* Problem description
Please output the lines of the listing below exactly as they are, beginning with the line that contains "Question: Which object" and ending with the line that contains "Question: Is white", with both of those lines included.

Collected data
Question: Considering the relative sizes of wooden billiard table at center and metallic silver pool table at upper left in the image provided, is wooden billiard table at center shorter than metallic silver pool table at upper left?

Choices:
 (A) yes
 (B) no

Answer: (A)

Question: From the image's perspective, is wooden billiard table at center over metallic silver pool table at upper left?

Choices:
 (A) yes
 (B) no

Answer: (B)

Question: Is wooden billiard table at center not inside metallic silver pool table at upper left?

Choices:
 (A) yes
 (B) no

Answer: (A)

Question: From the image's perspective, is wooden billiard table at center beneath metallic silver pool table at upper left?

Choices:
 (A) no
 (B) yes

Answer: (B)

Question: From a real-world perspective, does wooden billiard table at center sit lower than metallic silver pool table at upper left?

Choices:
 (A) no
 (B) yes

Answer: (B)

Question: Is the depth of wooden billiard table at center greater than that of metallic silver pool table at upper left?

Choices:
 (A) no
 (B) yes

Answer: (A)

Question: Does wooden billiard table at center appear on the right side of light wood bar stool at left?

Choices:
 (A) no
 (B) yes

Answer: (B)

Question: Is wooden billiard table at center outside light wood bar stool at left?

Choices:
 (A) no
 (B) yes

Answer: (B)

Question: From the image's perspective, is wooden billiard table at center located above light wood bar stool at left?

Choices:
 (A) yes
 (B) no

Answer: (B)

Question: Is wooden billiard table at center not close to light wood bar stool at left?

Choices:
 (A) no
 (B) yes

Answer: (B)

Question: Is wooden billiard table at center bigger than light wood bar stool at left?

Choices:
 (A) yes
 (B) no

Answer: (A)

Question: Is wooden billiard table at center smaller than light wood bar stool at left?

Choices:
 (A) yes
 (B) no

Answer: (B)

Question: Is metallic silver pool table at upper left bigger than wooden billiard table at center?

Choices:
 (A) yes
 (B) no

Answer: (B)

...

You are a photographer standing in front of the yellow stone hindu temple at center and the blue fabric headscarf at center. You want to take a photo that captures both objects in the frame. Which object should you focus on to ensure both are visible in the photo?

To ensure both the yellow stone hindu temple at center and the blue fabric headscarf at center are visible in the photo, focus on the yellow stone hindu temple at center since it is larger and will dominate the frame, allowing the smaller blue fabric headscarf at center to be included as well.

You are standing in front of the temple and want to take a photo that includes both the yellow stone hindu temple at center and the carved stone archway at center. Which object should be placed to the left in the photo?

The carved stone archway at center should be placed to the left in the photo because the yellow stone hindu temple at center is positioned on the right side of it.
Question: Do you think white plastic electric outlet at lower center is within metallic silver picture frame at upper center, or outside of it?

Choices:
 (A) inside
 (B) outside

* * *

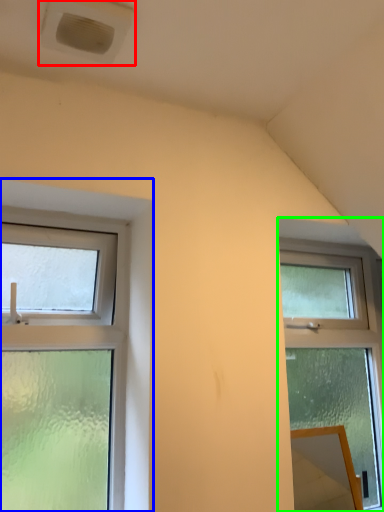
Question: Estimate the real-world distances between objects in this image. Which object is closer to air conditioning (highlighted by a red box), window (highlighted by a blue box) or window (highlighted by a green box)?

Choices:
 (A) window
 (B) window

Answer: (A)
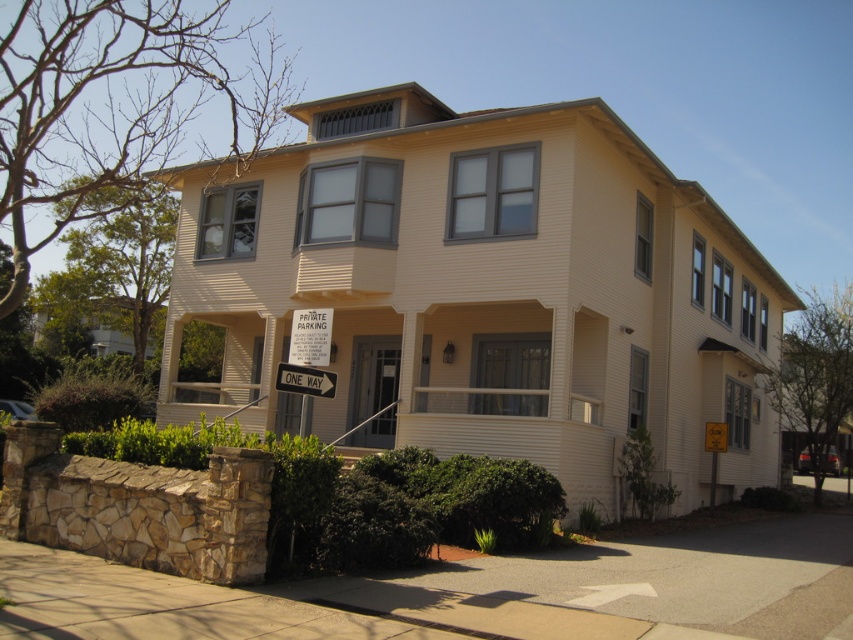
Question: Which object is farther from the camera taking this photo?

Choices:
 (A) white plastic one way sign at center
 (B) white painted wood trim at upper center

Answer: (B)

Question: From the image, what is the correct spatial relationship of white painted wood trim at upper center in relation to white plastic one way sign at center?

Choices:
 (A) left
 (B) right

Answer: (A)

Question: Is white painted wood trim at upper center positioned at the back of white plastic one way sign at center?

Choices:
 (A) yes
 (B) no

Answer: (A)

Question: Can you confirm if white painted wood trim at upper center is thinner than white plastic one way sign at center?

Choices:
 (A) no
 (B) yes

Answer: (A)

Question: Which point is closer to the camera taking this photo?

* Output below
Question: Which object is farther from the camera taking this photo?

Choices:
 (A) white plastic one way sign at center
 (B) white painted wood trim at upper center

Answer: (B)

Question: From the image, what is the correct spatial relationship of white painted wood trim at upper center in relation to white plastic one way sign at center?

Choices:
 (A) left
 (B) right

Answer: (A)

Question: Is white painted wood trim at upper center positioned at the back of white plastic one way sign at center?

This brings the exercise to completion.